What is needed is a word-for-word copy of the records below.

Data excerpts:
╔══
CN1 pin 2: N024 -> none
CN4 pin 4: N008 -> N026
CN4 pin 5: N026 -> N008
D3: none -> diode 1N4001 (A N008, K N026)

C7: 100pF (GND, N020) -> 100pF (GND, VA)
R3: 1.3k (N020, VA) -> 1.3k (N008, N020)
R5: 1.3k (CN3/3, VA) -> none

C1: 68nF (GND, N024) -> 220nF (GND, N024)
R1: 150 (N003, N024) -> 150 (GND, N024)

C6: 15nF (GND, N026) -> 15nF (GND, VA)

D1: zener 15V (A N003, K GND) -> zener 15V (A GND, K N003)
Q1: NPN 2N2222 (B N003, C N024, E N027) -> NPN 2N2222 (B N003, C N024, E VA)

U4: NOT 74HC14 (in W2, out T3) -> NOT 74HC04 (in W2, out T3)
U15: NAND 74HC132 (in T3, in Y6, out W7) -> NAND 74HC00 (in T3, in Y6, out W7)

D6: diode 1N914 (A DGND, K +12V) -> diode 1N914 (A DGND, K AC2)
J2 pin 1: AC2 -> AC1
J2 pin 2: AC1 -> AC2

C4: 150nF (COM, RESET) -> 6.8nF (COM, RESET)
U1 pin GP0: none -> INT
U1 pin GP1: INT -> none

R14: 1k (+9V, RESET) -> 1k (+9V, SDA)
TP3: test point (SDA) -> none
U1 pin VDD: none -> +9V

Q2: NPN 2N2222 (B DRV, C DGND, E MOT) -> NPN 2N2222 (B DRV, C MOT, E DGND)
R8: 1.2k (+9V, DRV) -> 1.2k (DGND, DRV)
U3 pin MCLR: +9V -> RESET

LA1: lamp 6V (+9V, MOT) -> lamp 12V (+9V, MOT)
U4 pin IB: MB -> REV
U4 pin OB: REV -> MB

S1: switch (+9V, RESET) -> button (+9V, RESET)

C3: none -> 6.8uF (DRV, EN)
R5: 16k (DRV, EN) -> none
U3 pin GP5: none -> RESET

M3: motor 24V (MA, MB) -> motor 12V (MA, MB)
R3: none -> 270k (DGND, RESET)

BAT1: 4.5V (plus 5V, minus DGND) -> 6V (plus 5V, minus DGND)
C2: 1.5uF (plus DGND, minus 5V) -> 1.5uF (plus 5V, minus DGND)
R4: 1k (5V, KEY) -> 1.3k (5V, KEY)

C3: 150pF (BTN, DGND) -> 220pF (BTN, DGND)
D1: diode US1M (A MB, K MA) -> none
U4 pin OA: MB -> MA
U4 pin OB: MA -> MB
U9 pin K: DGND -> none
╚══
→ Result
CN1 pin 2: N024 -> none
CN4 pin 4: N008 -> N026
CN4 pin 5: N026 -> N008
D3: none -> diode 1N4001 (A N008, K N026)

C7: 100pF (GND, N020) -> 100pF (GND, VA)
R3: 1.3k (N020, VA) -> 1.3k (N008, N020)
R5: 1.3k (CN3/3, VA) -> none

C1: 68nF (GND, N024) -> 220nF (GND, N024)
R1: 150 (N003, N024) -> 150 (GND, N024)

C6: 15nF (GND, N026) -> 15nF (GND, VA)

D1: zener 15V (A N003, K GND) -> zener 15V (A GND, K N003)
Q1: NPN 2N2222 (B N003, C N024, E N027) -> NPN 2N2222 (B N003, C N024, E VA)

U4: NOT 74HC14 (in W2, out T3) -> NOT 74HC04 (in W2, out T3)
U15: NAND 74HC132 (in T3, in Y6, out W7) -> NAND 74HC00 (in T3, in Y6, out W7)

D6: diode 1N914 (A DGND, K +12V) -> diode 1N914 (A DGND, K AC2)
J2 pin 1: AC2 -> AC1
J2 pin 2: AC1 -> AC2

C4: 150nF (COM, RESET) -> 6.8nF (COM, RESET)
U1 pin GP0: none -> INT
U1 pin GP1: INT -> none

R14: 1k (+9V, RESET) -> 1k (+9V, SDA)
TP3: test point (SDA) -> none
U1 pin VDD: none -> +9V

Q2: NPN 2N2222 (B DRV, C DGND, E MOT) -> NPN 2N2222 (B DRV, C MOT, E DGND)
R8: 1.2k (+9V, DRV) -> 1.2k (DGND, DRV)
U3 pin MCLR: +9V -> RESET

LA1: lamp 6V (+9V, MOT) -> lamp 12V (+9V, MOT)
U4 pin IB: MB -> REV
U4 pin OB: REV -> MB

S1: switch (+9V, RESET) -> button (+9V, RESET)

C3: none -> 6.8uF (DRV, EN)
R5: 16k (DRV, EN) -> none
U3 pin GP5: none -> RESET

M3: motor 24V (MA, MB) -> motor 12V (MA, MB)
R3: none -> 270k (DGND, RESET)

BAT1: 4.5V (plus 5V, minus DGND) -> 6V (plus 5V, minus DGND)
C2: 1.5uF (plus DGND, minus 5V) -> 1.5uF (plus 5V, minus DGND)
R4: 1k (5V, KEY) -> 1.3k (5V, KEY)

C3: 150pF (BTN, DGND) -> 220pF (BTN, DGND)
D1: diode US1M (A MB, K MA) -> none
U4 pin OA: MB -> MA
U4 pin OB: MA -> MB
U9 pin K: DGND -> none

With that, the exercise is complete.